**DATA FOR THIS TASK:**
───

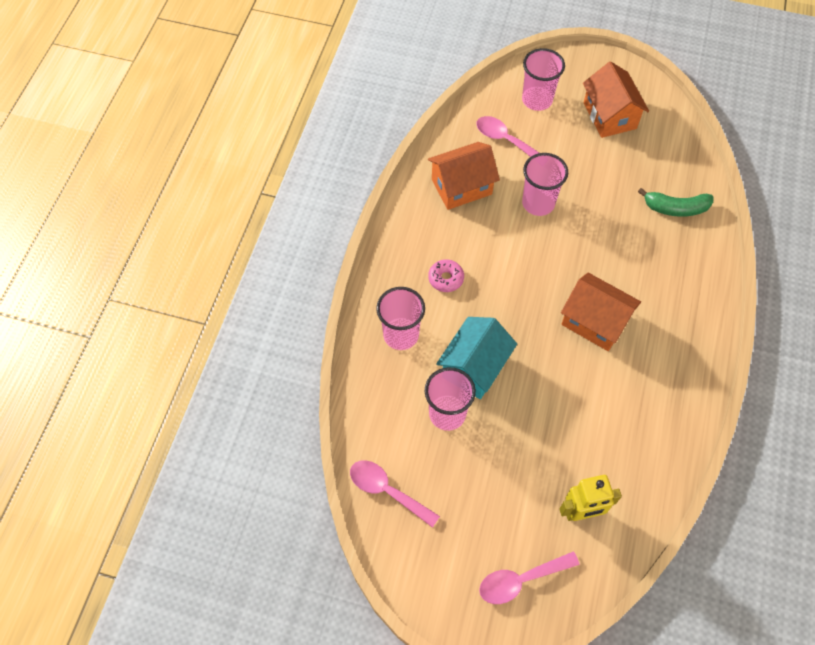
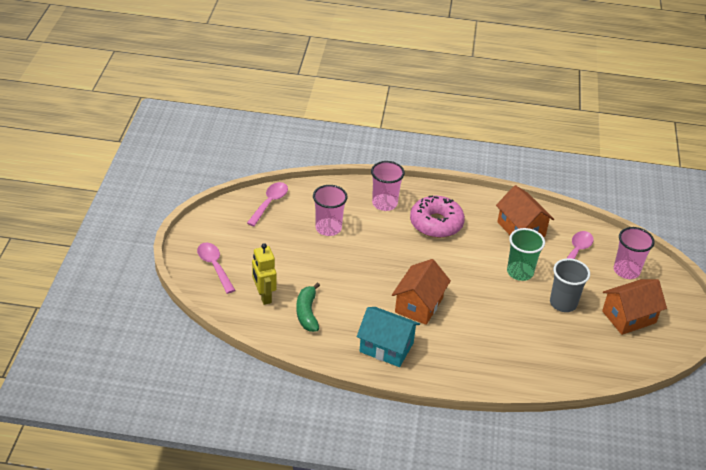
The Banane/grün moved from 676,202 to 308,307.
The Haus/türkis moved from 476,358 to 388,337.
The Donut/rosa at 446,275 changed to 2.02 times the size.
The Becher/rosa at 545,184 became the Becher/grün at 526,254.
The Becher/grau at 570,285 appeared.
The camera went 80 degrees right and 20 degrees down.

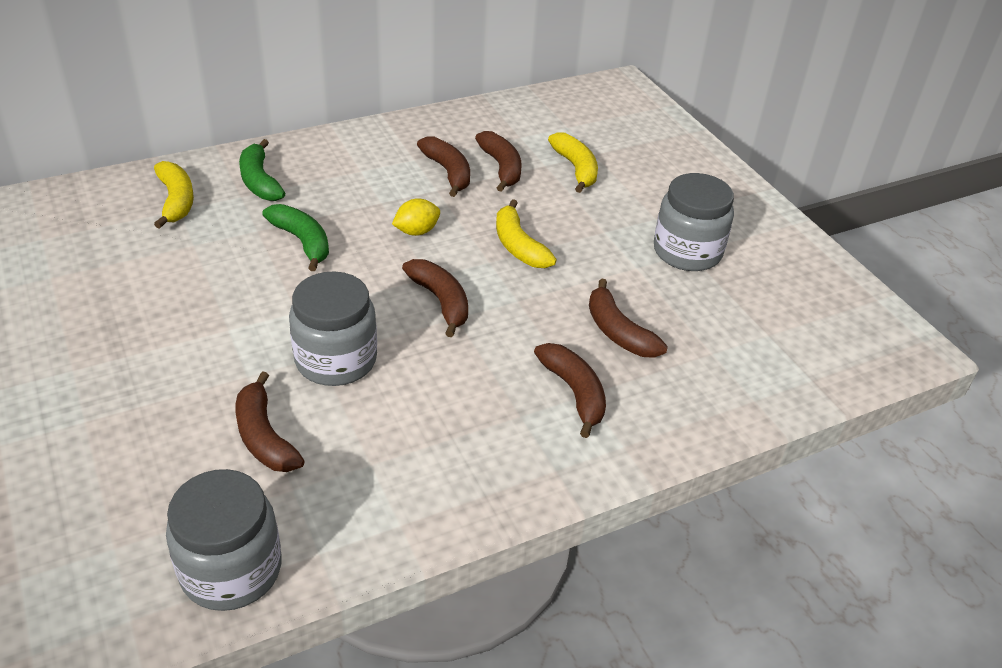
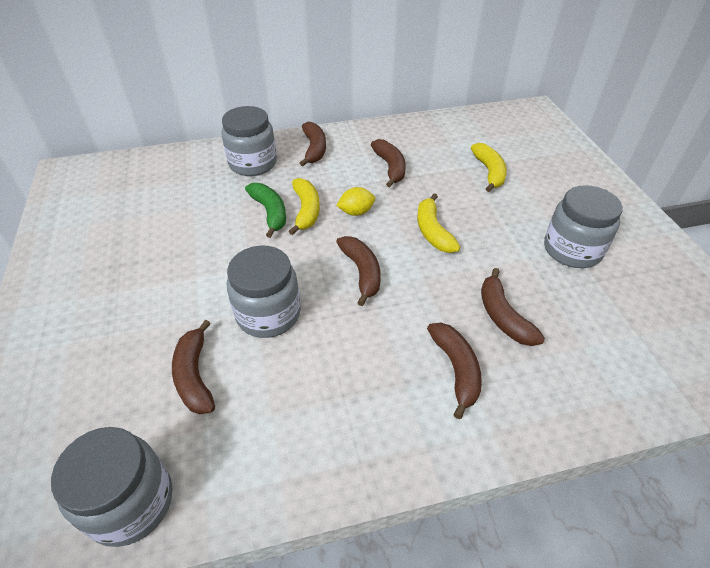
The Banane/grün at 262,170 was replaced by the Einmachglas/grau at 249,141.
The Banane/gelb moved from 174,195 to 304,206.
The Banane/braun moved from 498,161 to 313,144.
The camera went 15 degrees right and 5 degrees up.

───

**WHAT TO PRODUCE:** Only an exact copy of the lines from the one with "The Becher/grau at 570,285 appeared." through the last line of the data above is wanted, and no pictures.

**SOLUTION TO THE EXERCISE:**
The Becher/grau at 570,285 appeared.
The camera went 80 degrees right and 20 degrees down.

The Banane/grün at 262,170 was replaced by the Einmachglas/grau at 249,141.
The Banane/gelb moved from 174,195 to 304,206.
The Banane/braun moved from 498,161 to 313,144.
The camera went 15 degrees right and 5 degrees up.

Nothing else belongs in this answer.